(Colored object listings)
>>>>

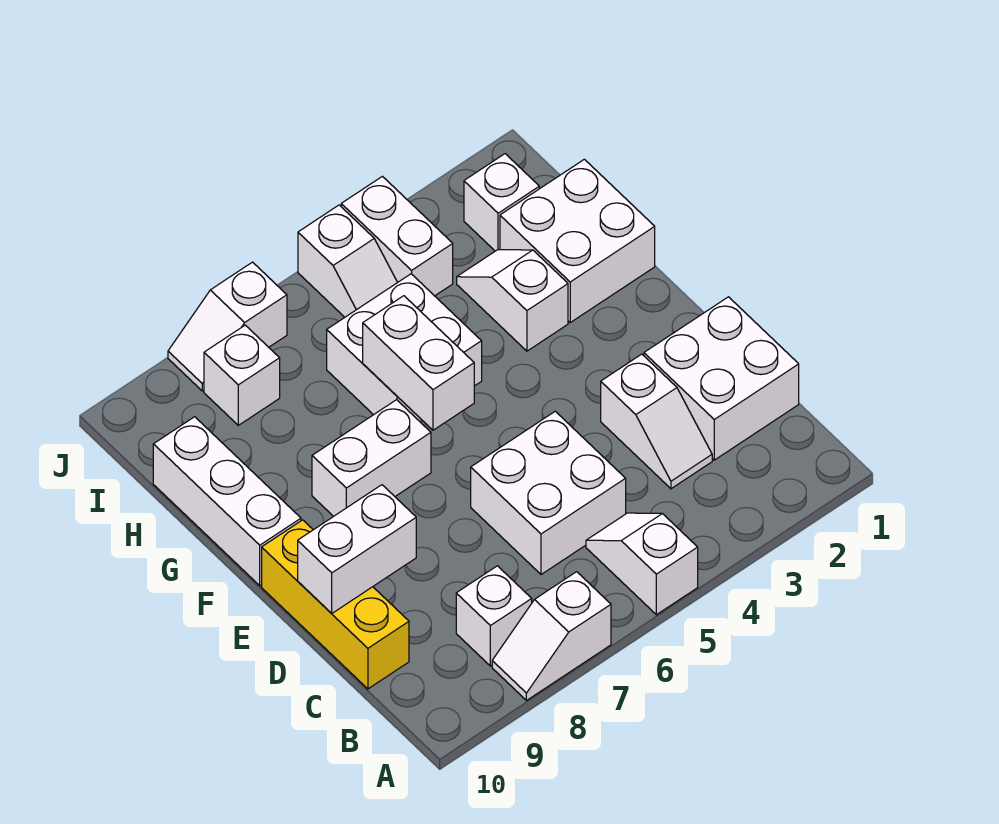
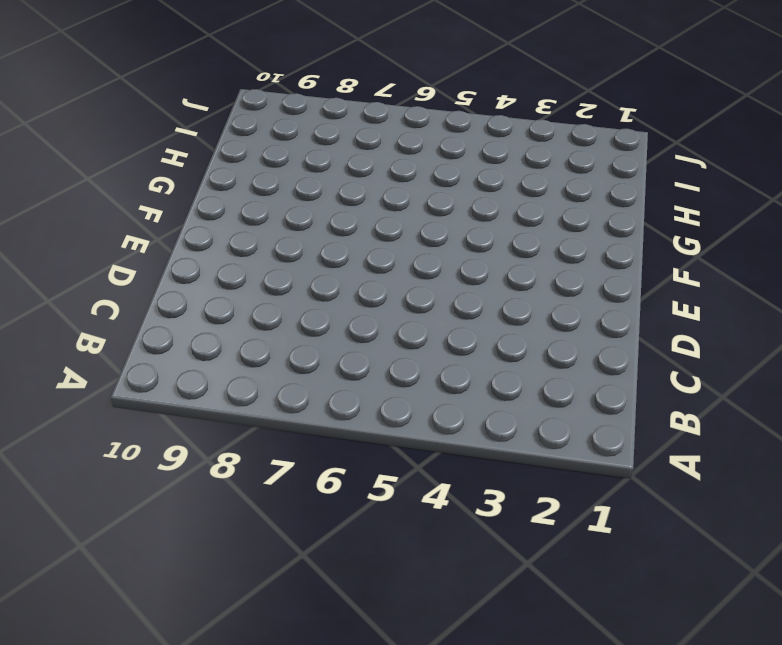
none -> white slope A5:B5 level 1 top A
none -> white slope A7:A8 level 1 top 7
none -> white brick B8 level 1

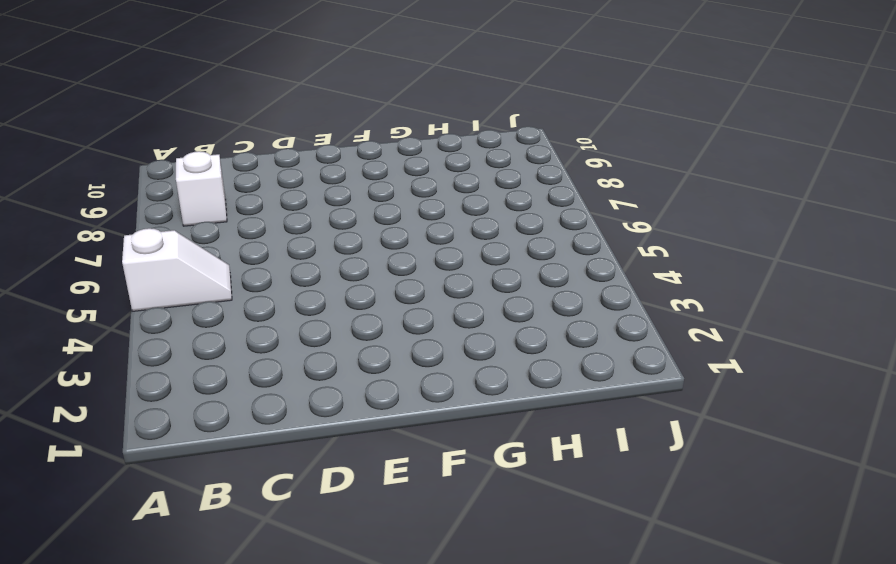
none -> white slope A7:A8 level 1 top 7
none -> white brick C1:D2 level 1
none -> white slope C3:D3 level 1 top D

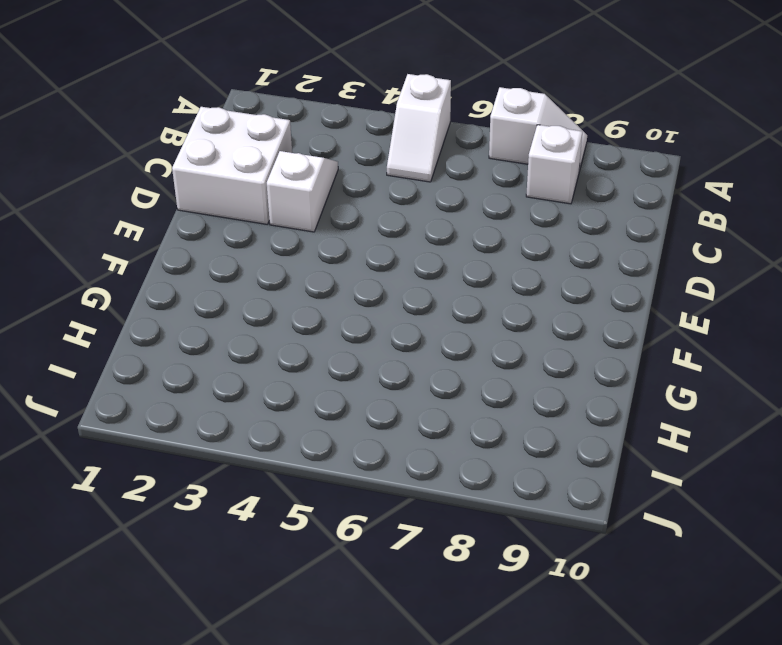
none -> white brick C5:D6 level 1
none -> yellow brick C10:E10 level 1
none -> white brick F7:F8 level 1

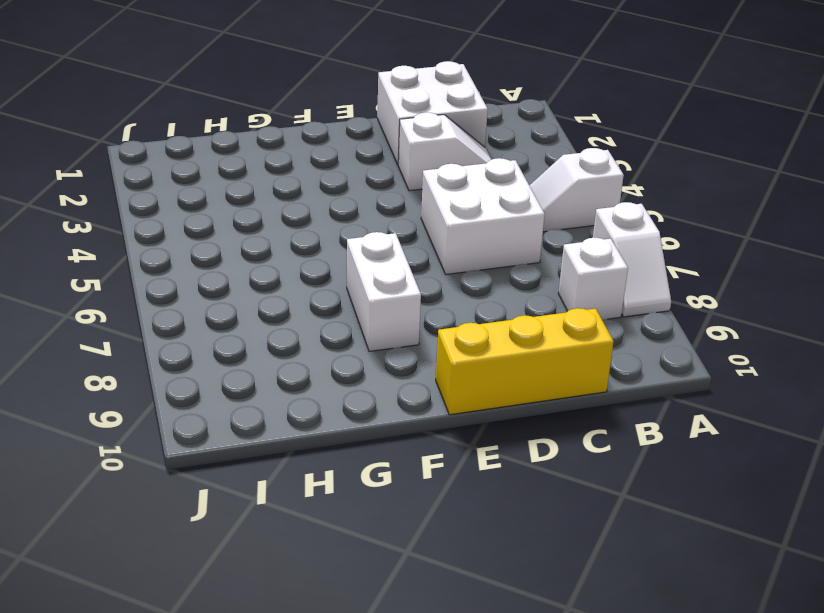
none -> white brick F10:H10 level 1
none -> white brick G1:H2 level 1
none -> white slope G3:H3 level 1 top G

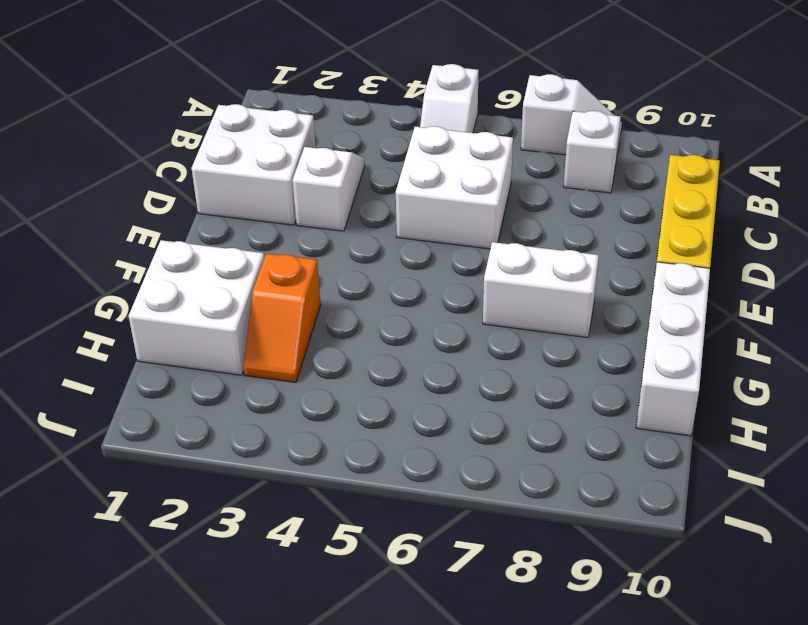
orange slope G3:H3 level 1 top G -> white slope G3:H3 level 1 top G
none -> white brick G5:H6 level 1
none -> white brick I2 level 1
none -> white brick I4:J4 level 1

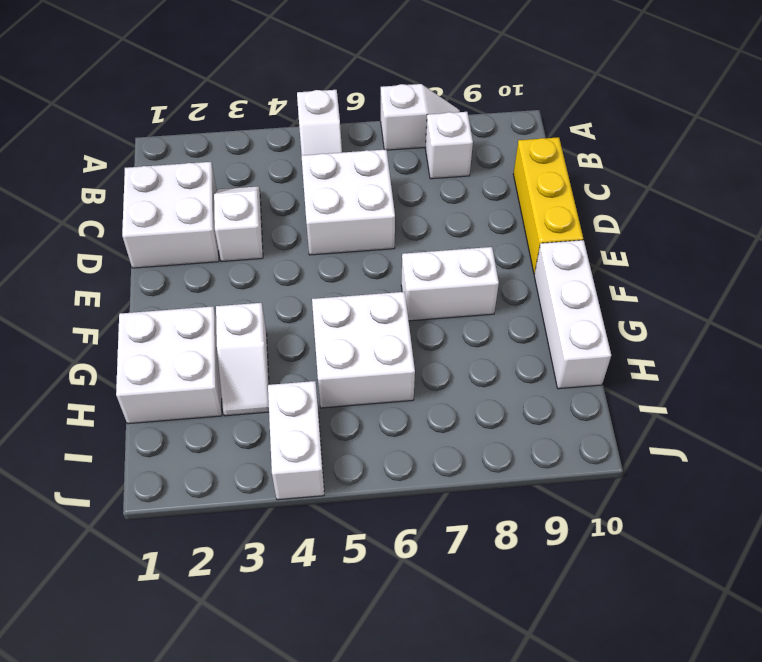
none -> white brick I2 level 1
none -> white slope I5:J5 level 1 top J
none -> white brick I8 level 1

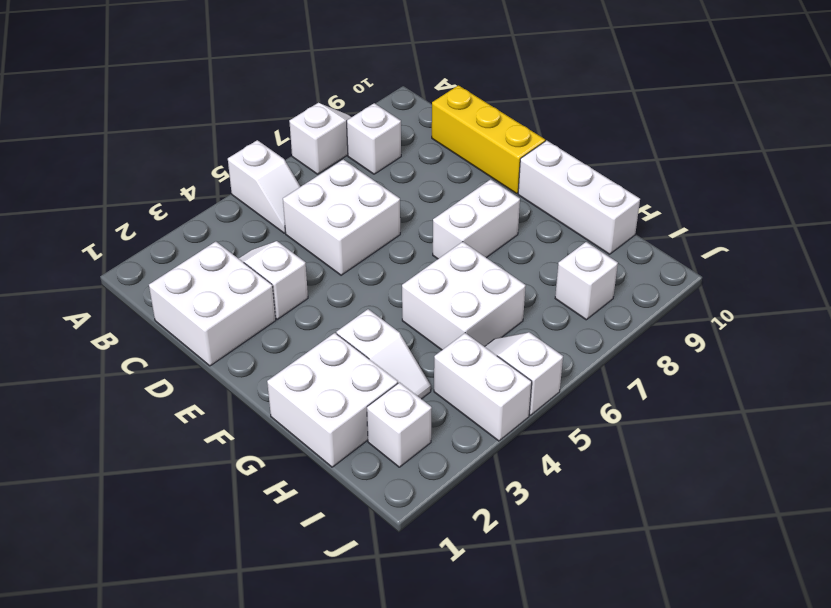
none -> white slope J7:J8 level 1 top 7
none -> white brick D9:D10 level 2
none -> white brick F6:G6 level 2

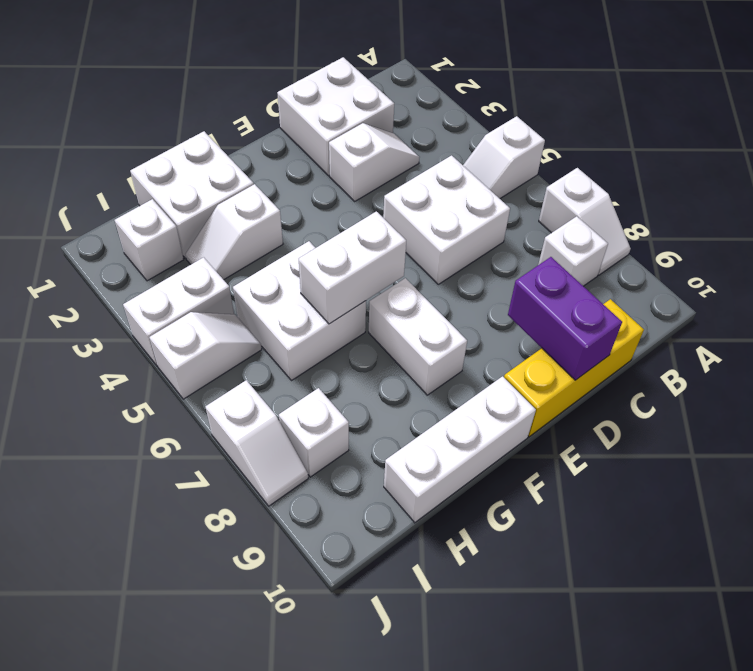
purple brick D9:D10 level 2 -> white brick D9:D10 level 2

<<<<

> _WORK INSTRUCTIONS_: Repeat all entries exactly. Skip the pictures.

> _FINISHED EXERCISE_:
none -> white slope A5:B5 level 1 top A
none -> white slope A7:A8 level 1 top 7
none -> white brick B8 level 1

none -> white slope A7:A8 level 1 top 7
none -> white brick C1:D2 level 1
none -> white slope C3:D3 level 1 top D

none -> white brick C5:D6 level 1
none -> yellow brick C10:E10 level 1
none -> white brick F7:F8 level 1

none -> white brick F10:H10 level 1
none -> white brick G1:H2 level 1
none -> white slope G3:H3 level 1 top G

orange slope G3:H3 level 1 top G -> white slope G3:H3 level 1 top G
none -> white brick G5:H6 level 1
none -> white brick I2 level 1
none -> white brick I4:J4 level 1

none -> white brick I2 level 1
none -> white slope I5:J5 level 1 top J
none -> white brick I8 level 1

none -> white slope J7:J8 level 1 top 7
none -> white brick D9:D10 level 2
none -> white brick F6:G6 level 2

purple brick D9:D10 level 2 -> white brick D9:D10 level 2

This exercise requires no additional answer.